§ **Exercise**
Report, word for word, every line of the material that contains "purple".

§ **Collected material**
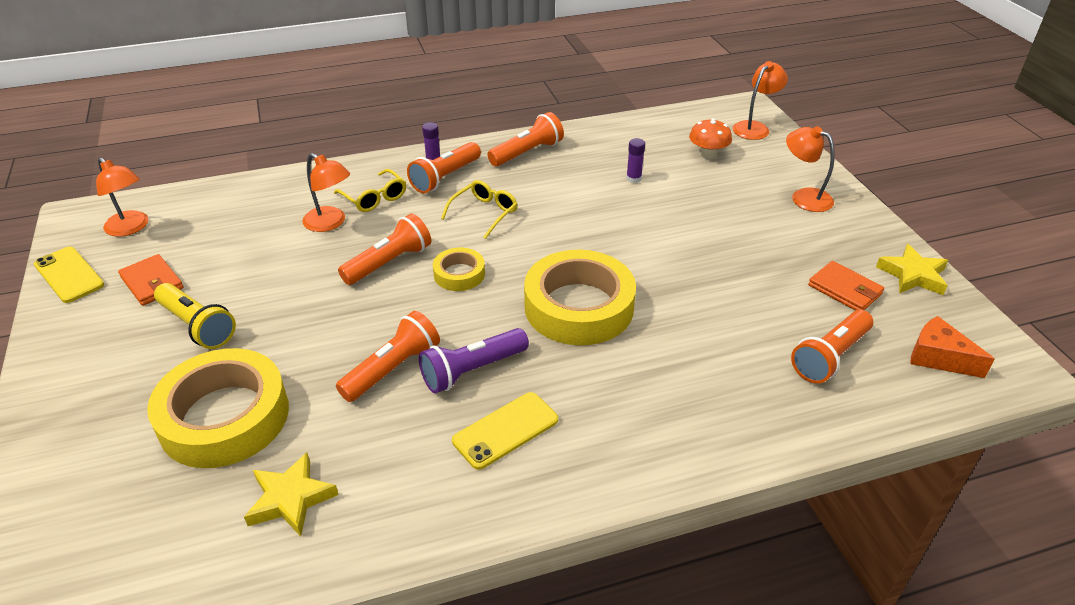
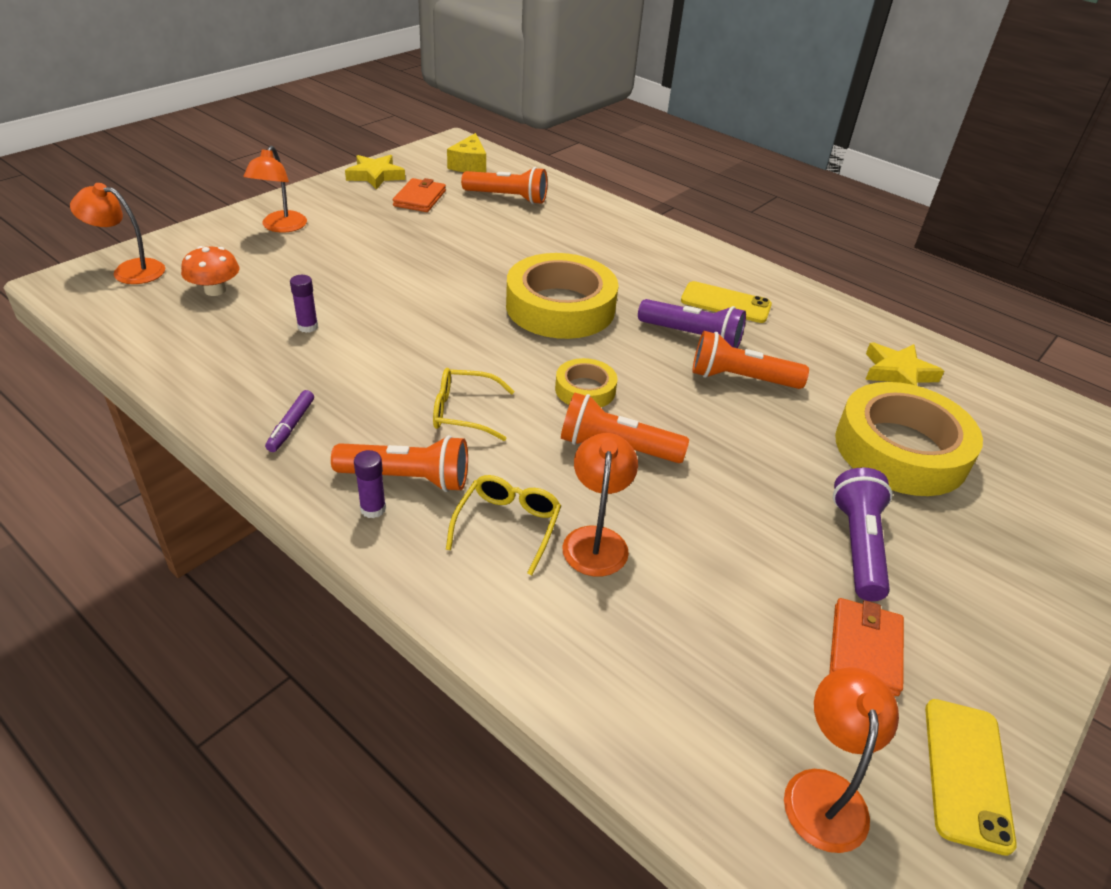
camera: 125 degrees left, 0 degrees up
(197, 326) = (857, 545): yellow flashlight -> purple flashlight
(527, 152) = (291, 426): orange flashlight -> purple marker
(938, 357) = (469, 165): orange cheese -> yellow cheese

§ **Output for this task**
(197, 326) = (857, 545): yellow flashlight -> purple flashlight
(527, 152) = (291, 426): orange flashlight -> purple marker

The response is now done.